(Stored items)
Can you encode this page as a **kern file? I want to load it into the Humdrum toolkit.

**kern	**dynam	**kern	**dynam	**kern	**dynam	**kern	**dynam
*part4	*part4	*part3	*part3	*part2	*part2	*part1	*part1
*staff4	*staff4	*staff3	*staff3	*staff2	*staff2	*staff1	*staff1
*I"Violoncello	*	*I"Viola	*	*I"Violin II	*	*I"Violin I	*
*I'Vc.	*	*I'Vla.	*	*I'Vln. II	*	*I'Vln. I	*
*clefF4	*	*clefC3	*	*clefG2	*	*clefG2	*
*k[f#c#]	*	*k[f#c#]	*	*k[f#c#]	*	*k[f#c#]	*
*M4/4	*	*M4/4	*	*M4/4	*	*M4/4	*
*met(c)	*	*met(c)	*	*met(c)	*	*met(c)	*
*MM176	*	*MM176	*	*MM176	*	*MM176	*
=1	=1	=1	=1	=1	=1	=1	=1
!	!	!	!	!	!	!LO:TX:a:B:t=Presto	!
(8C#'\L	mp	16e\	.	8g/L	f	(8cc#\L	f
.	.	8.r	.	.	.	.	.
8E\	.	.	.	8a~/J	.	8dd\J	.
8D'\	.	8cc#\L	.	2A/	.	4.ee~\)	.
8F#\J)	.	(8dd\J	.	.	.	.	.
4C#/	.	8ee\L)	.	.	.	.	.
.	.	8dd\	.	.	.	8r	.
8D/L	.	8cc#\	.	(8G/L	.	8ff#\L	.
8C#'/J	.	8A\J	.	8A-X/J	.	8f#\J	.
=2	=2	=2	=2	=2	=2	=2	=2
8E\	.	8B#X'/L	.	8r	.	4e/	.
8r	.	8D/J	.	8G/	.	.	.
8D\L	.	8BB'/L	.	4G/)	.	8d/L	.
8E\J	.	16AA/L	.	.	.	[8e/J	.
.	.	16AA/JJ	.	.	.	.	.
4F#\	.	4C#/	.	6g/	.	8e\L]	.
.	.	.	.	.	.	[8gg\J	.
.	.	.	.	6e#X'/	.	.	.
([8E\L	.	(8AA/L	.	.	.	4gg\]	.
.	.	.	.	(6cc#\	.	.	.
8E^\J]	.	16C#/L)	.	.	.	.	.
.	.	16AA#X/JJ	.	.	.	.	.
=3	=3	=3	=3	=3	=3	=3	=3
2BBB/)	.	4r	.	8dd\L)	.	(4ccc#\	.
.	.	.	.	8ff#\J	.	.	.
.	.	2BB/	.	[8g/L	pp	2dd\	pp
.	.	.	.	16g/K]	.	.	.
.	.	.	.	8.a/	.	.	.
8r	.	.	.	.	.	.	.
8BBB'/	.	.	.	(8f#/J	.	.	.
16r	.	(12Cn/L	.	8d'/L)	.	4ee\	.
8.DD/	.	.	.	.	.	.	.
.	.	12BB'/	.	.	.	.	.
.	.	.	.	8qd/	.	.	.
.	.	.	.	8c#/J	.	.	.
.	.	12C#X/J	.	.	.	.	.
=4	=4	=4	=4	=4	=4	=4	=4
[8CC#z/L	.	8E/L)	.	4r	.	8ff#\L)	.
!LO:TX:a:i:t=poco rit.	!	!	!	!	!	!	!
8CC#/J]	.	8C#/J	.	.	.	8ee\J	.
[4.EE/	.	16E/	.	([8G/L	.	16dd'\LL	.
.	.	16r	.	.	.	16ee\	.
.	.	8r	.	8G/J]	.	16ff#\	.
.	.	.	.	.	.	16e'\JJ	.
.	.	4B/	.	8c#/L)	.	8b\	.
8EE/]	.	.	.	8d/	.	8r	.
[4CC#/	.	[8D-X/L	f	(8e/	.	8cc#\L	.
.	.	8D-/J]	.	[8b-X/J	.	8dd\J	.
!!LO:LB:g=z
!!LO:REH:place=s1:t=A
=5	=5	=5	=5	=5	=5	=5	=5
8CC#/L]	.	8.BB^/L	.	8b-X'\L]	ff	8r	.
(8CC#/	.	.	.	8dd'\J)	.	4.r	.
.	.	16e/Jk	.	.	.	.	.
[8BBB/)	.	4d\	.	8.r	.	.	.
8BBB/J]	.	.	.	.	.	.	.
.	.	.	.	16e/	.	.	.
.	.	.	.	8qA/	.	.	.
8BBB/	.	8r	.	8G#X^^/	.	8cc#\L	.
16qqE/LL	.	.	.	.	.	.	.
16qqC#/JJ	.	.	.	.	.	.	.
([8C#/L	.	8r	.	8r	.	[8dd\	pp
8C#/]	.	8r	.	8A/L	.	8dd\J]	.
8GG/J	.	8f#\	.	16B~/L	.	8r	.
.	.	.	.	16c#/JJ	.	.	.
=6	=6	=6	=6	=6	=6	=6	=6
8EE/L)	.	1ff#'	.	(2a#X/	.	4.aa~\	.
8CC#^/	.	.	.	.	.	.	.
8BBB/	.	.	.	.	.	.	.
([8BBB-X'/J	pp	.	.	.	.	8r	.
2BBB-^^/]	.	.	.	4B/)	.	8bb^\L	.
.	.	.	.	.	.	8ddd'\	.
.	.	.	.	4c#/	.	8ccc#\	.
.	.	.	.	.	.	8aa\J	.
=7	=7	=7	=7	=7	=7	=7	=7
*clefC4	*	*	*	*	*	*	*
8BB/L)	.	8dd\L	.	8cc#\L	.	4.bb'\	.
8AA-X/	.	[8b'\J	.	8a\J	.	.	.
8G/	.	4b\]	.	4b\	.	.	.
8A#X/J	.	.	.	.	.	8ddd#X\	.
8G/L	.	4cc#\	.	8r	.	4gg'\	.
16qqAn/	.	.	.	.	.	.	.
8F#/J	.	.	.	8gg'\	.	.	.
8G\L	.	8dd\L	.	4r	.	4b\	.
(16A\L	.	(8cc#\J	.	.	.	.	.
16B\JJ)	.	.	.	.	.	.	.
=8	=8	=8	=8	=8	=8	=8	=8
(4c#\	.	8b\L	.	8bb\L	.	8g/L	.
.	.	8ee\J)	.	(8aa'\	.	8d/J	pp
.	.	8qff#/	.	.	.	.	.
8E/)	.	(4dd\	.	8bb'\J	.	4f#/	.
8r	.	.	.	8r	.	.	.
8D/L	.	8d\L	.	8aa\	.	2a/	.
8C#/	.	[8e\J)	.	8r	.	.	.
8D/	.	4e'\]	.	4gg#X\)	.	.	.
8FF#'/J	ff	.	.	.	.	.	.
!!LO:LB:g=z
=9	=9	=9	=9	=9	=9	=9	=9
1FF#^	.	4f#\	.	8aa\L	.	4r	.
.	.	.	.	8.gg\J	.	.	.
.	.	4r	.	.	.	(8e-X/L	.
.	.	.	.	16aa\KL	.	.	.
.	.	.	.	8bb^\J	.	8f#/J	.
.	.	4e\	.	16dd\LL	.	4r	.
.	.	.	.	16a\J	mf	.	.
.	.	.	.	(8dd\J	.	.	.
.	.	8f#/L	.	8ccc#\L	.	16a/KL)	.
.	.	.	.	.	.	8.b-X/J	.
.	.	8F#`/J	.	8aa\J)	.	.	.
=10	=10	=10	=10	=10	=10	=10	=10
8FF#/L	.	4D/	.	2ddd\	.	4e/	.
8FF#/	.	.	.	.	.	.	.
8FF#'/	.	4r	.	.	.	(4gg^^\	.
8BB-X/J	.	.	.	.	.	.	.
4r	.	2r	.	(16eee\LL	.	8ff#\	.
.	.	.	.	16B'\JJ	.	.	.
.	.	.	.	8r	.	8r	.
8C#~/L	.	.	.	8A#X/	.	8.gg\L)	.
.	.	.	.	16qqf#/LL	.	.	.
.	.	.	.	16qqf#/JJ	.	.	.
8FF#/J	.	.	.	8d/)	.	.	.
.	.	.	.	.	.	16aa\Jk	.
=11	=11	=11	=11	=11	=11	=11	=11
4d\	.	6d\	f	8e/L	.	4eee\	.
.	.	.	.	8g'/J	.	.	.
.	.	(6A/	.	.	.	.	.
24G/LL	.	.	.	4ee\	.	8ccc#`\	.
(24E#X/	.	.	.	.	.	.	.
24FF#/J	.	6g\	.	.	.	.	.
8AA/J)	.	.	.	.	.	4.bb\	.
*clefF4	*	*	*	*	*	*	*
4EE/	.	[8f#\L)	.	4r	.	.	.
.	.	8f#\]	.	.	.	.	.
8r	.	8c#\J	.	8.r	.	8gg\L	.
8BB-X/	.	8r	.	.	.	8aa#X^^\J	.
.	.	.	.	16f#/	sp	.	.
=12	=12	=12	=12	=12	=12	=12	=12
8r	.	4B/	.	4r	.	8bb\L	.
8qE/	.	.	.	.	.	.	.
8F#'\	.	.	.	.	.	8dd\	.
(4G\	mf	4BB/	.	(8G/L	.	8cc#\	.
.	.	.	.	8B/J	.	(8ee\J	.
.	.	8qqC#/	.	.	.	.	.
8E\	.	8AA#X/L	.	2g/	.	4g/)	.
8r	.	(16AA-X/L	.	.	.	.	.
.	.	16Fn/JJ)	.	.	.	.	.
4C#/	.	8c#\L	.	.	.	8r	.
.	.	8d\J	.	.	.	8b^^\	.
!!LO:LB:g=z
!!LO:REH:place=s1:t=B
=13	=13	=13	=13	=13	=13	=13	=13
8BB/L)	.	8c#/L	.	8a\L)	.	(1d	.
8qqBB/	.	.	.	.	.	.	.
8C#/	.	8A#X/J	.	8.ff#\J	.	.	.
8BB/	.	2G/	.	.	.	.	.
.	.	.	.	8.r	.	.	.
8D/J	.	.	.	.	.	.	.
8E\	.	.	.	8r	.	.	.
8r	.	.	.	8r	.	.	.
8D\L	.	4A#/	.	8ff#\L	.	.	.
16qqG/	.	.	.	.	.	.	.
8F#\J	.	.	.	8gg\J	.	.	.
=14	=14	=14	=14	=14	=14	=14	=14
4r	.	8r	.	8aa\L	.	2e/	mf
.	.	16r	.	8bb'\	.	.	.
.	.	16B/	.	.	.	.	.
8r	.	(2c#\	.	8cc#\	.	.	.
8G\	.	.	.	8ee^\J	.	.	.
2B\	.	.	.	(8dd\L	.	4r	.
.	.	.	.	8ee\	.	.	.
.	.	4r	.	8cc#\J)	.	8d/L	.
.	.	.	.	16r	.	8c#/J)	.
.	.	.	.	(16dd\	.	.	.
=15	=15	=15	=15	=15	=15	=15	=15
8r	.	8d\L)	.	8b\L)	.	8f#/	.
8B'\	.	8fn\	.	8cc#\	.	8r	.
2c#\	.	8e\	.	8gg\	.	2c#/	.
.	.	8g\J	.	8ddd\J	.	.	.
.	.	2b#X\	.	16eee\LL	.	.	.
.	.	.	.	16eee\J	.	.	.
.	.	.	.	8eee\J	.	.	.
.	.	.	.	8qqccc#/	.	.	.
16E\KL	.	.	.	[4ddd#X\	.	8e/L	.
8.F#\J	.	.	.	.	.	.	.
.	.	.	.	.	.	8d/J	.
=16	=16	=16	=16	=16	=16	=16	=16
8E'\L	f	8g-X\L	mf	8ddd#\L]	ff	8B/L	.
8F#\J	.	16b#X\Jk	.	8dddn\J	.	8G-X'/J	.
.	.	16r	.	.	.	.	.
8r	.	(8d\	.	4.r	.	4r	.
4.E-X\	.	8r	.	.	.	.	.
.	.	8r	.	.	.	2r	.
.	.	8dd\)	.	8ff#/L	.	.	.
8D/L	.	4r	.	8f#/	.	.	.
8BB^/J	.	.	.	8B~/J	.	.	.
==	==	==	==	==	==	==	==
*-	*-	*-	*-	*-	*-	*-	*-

What to work on. Extract every line of the records above that contains the string "kern", matching case exactly.

The answer.
Can you encode this page as a **kern file? I want to load it into the Humdrum toolkit.
**kern	**dynam	**kern	**dynam	**kern	**dynam	**kern	**dynam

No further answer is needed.